* [What the exercise asks]
Return every line of the data below that includes the string "degrees".

* [The input]
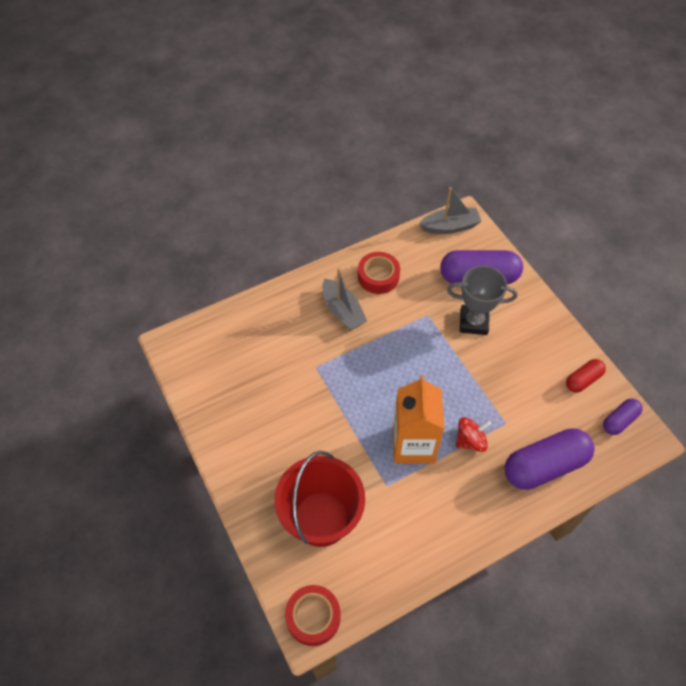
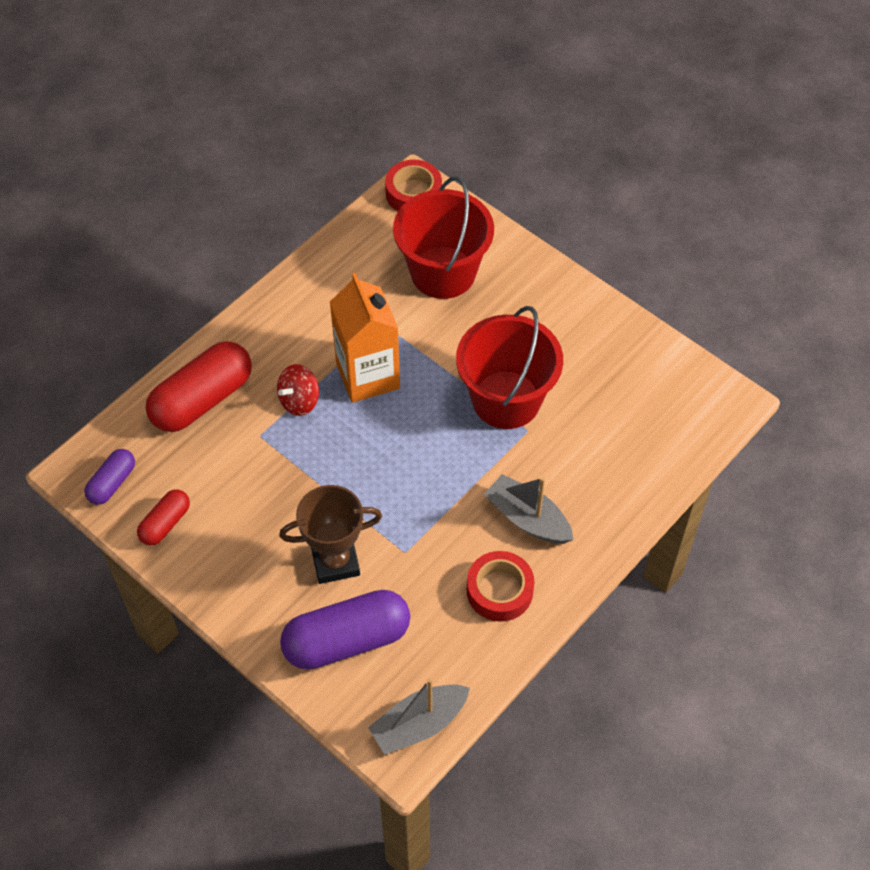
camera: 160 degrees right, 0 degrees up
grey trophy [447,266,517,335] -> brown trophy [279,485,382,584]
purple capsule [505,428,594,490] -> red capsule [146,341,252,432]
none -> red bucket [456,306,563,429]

...

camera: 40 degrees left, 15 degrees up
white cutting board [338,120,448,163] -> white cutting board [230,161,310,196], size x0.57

* [The completed task]
camera: 160 degrees right, 0 degrees up
camera: 40 degrees left, 15 degrees up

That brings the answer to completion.